DATA BELOW section start

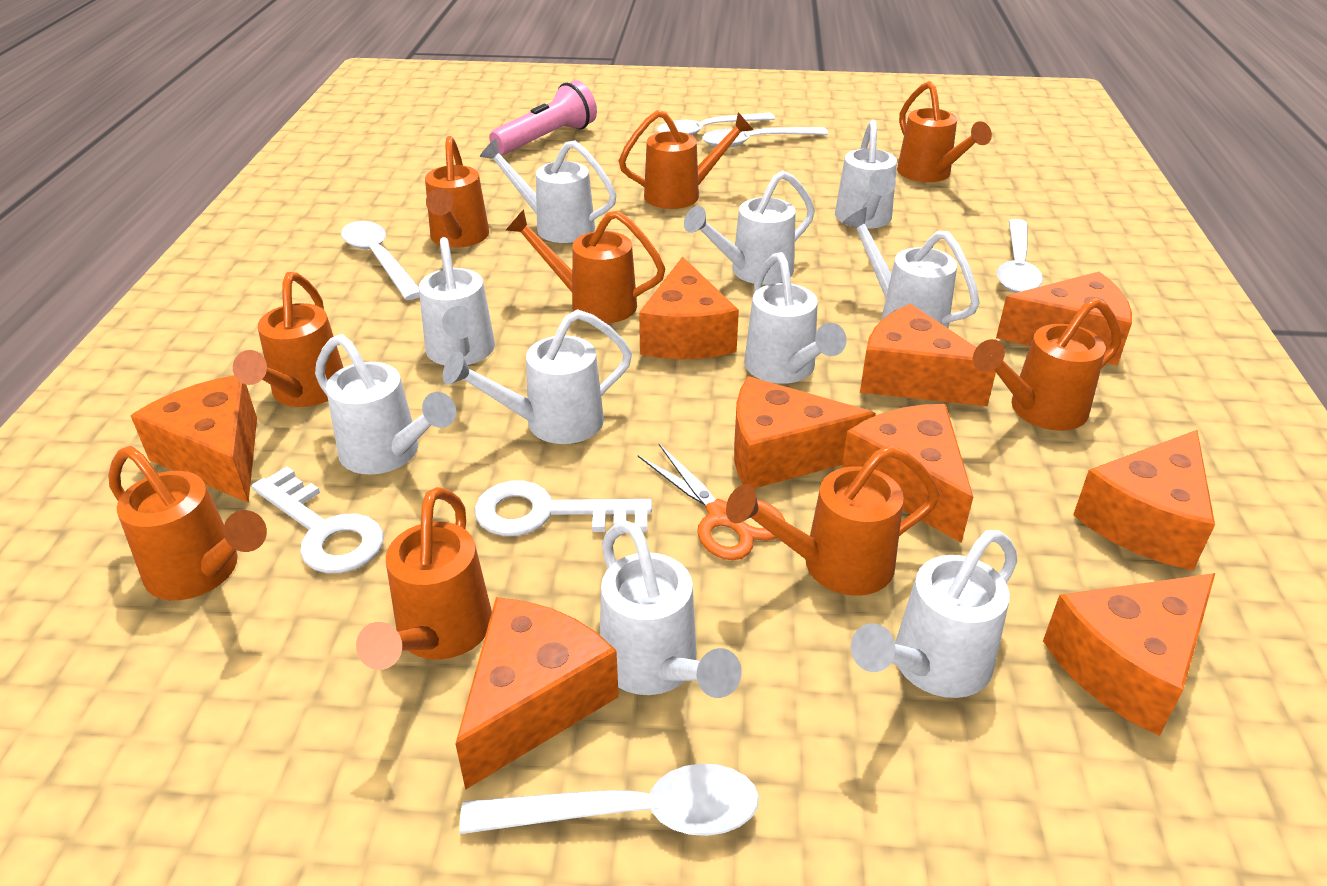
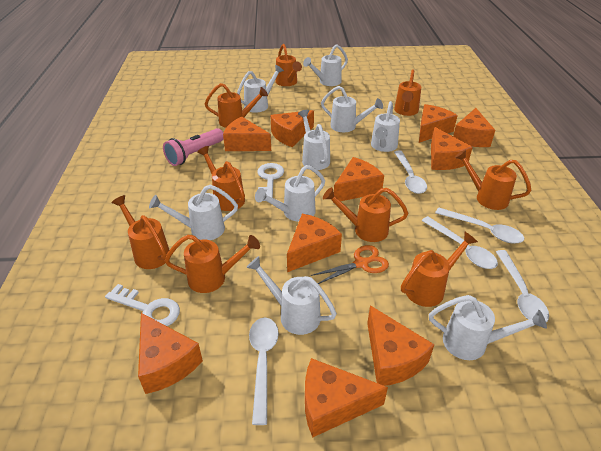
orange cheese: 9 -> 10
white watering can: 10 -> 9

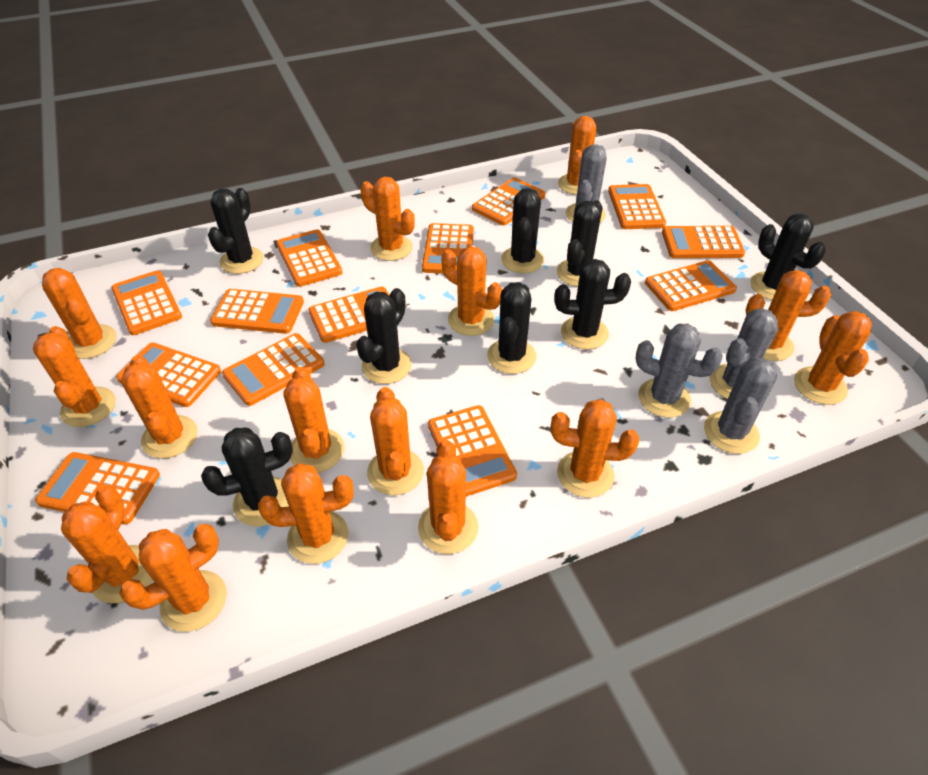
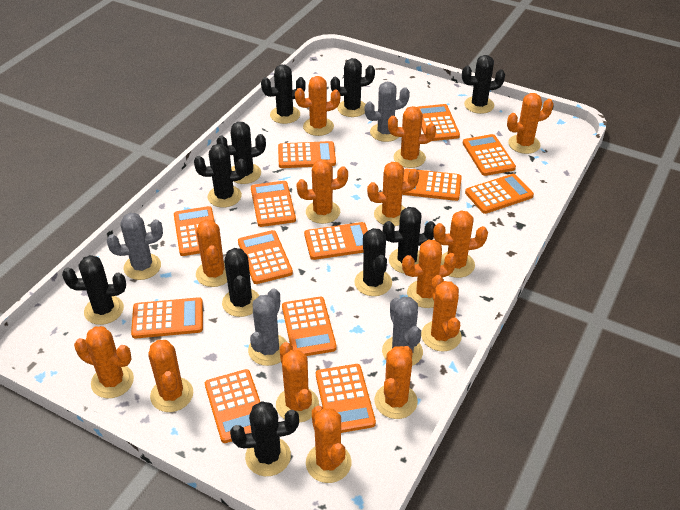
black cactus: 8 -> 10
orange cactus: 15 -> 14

DATA BELOW section end

INSTRUCTIONS TO FOLLOW
Without including any picture, copy the listing above exactly and in full.

REPLY
orange cheese: 9 -> 10
white watering can: 10 -> 9

black cactus: 8 -> 10
orange cactus: 15 -> 14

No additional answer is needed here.